Problem statement: Output all the data below verbatim.

[Source records]
★ ★ ★ ★ ★ ★ ★
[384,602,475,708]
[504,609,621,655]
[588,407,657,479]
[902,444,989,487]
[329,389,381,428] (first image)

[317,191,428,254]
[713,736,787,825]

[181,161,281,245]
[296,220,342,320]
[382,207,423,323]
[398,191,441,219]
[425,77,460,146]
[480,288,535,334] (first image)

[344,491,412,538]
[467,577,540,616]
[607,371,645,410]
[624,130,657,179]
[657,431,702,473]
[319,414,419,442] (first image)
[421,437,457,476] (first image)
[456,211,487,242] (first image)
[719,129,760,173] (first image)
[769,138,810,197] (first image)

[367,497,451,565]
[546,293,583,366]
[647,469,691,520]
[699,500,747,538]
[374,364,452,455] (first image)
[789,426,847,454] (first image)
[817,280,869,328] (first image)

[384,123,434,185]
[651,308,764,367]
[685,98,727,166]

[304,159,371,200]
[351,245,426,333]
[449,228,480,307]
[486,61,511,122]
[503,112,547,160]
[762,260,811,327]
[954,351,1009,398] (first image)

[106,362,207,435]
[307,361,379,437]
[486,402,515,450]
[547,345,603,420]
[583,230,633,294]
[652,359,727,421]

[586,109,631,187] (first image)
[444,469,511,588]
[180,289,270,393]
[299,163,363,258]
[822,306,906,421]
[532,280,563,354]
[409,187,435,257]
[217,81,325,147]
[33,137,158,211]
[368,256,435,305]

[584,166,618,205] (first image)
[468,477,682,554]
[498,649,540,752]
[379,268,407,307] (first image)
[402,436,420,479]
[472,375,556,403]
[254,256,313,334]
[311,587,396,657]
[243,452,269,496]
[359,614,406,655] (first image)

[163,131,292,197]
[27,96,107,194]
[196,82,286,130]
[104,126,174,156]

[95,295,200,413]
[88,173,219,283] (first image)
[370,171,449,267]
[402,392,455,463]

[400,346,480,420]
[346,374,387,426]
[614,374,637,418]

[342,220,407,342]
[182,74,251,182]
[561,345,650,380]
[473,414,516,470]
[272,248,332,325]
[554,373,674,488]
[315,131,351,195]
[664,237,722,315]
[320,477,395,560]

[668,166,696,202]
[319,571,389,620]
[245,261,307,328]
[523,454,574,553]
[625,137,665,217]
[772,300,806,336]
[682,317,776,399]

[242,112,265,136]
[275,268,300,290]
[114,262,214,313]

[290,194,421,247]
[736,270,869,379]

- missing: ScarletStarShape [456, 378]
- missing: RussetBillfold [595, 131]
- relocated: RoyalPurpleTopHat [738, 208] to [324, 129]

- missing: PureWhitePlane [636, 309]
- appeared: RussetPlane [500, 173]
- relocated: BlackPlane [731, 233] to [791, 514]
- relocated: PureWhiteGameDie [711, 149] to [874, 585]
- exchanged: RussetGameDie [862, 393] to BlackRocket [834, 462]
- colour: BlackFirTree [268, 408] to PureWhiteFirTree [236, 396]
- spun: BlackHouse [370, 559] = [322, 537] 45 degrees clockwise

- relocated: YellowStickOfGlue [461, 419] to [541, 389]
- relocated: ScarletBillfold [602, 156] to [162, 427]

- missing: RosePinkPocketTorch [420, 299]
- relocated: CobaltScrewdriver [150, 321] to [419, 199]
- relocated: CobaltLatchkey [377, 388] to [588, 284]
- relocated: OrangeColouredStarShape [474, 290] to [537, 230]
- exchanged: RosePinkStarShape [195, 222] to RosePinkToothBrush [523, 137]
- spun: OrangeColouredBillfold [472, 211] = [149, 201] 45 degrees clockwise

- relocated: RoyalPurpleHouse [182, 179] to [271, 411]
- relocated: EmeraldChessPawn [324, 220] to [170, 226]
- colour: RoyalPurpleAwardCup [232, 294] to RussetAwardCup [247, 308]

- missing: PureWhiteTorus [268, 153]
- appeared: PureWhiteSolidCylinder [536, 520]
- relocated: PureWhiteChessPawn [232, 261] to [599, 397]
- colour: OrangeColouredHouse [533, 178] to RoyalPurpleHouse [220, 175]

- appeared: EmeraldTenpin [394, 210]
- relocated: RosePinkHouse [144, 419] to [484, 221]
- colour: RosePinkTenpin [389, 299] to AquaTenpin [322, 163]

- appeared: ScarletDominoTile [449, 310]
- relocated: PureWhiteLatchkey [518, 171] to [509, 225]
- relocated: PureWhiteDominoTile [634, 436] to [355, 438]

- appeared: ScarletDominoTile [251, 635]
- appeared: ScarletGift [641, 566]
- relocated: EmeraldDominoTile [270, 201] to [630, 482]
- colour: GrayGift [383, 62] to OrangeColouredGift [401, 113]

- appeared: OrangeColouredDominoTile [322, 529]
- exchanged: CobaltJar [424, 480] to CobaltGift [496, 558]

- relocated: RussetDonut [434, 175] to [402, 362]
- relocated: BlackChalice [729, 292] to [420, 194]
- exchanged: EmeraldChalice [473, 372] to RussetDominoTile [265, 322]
★ ★ ★ ★ ★ ★ ★
Result:
[384,602,475,708]
[504,609,621,655]
[588,407,657,479]
[902,444,989,487]
[329,389,381,428] (first image)

[317,191,428,254]
[713,736,787,825]

[181,161,281,245]
[296,220,342,320]
[382,207,423,323]
[398,191,441,219]
[425,77,460,146]
[480,288,535,334] (first image)

[344,491,412,538]
[467,577,540,616]
[607,371,645,410]
[624,130,657,179]
[657,431,702,473]
[319,414,419,442] (first image)
[421,437,457,476] (first image)
[456,211,487,242] (first image)
[719,129,760,173] (first image)
[769,138,810,197] (first image)

[367,497,451,565]
[546,293,583,366]
[647,469,691,520]
[699,500,747,538]
[374,364,452,455] (first image)
[789,426,847,454] (first image)
[817,280,869,328] (first image)

[384,123,434,185]
[651,308,764,367]
[685,98,727,166]

[304,159,371,200]
[351,245,426,333]
[449,228,480,307]
[486,61,511,122]
[503,112,547,160]
[762,260,811,327]
[954,351,1009,398] (first image)

[106,362,207,435]
[307,361,379,437]
[486,402,515,450]
[547,345,603,420]
[583,230,633,294]
[652,359,727,421]

[586,109,631,187] (first image)
[444,469,511,588]
[180,289,270,393]
[299,163,363,258]
[822,306,906,421]
[532,280,563,354]
[409,187,435,257]
[217,81,325,147]
[33,137,158,211]
[368,256,435,305]

[584,166,618,205] (first image)
[468,477,682,554]
[498,649,540,752]
[379,268,407,307] (first image)
[402,436,420,479]
[472,375,556,403]
[254,256,313,334]
[311,587,396,657]
[243,452,269,496]
[359,614,406,655] (first image)

[163,131,292,197]
[27,96,107,194]
[196,82,286,130]
[104,126,174,156]

[95,295,200,413]
[88,173,219,283] (first image)
[370,171,449,267]
[402,392,455,463]

[400,346,480,420]
[346,374,387,426]
[614,374,637,418]

[342,220,407,342]
[182,74,251,182]
[561,345,650,380]
[473,414,516,470]
[272,248,332,325]
[554,373,674,488]
[315,131,351,195]
[664,237,722,315]
[320,477,395,560]

[668,166,696,202]
[319,571,389,620]
[245,261,307,328]
[523,454,574,553]
[625,137,665,217]
[772,300,806,336]
[682,317,776,399]

[242,112,265,136]
[275,268,300,290]
[114,262,214,313]

[290,194,421,247]
[736,270,869,379]

- missing: ScarletStarShape [456, 378]
- missing: RussetBillfold [595, 131]
- relocated: RoyalPurpleTopHat [738, 208] to [324, 129]

- missing: PureWhitePlane [636, 309]
- appeared: RussetPlane [500, 173]
- relocated: BlackPlane [731, 233] to [791, 514]
- relocated: PureWhiteGameDie [711, 149] to [874, 585]
- exchanged: RussetGameDie [862, 393] to BlackRocket [834, 462]
- colour: BlackFirTree [268, 408] to PureWhiteFirTree [236, 396]
- spun: BlackHouse [370, 559] = [322, 537] 45 degrees clockwise

- relocated: YellowStickOfGlue [461, 419] to [541, 389]
- relocated: ScarletBillfold [602, 156] to [162, 427]

- missing: RosePinkPocketTorch [420, 299]
- relocated: CobaltScrewdriver [150, 321] to [419, 199]
- relocated: CobaltLatchkey [377, 388] to [588, 284]
- relocated: OrangeColouredStarShape [474, 290] to [537, 230]
- exchanged: RosePinkStarShape [195, 222] to RosePinkToothBrush [523, 137]
- spun: OrangeColouredBillfold [472, 211] = [149, 201] 45 degrees clockwise

- relocated: RoyalPurpleHouse [182, 179] to [271, 411]
- relocated: EmeraldChessPawn [324, 220] to [170, 226]
- colour: RoyalPurpleAwardCup [232, 294] to RussetAwardCup [247, 308]

- missing: PureWhiteTorus [268, 153]
- appeared: PureWhiteSolidCylinder [536, 520]
- relocated: PureWhiteChessPawn [232, 261] to [599, 397]
- colour: OrangeColouredHouse [533, 178] to RoyalPurpleHouse [220, 175]

- appeared: EmeraldTenpin [394, 210]
- relocated: RosePinkHouse [144, 419] to [484, 221]
- colour: RosePinkTenpin [389, 299] to AquaTenpin [322, 163]

- appeared: ScarletDominoTile [449, 310]
- relocated: PureWhiteLatchkey [518, 171] to [509, 225]
- relocated: PureWhiteDominoTile [634, 436] to [355, 438]

- appeared: ScarletDominoTile [251, 635]
- appeared: ScarletGift [641, 566]
- relocated: EmeraldDominoTile [270, 201] to [630, 482]
- colour: GrayGift [383, 62] to OrangeColouredGift [401, 113]

- appeared: OrangeColouredDominoTile [322, 529]
- exchanged: CobaltJar [424, 480] to CobaltGift [496, 558]

- relocated: RussetDonut [434, 175] to [402, 362]
- relocated: BlackChalice [729, 292] to [420, 194]
- exchanged: EmeraldChalice [473, 372] to RussetDominoTile [265, 322]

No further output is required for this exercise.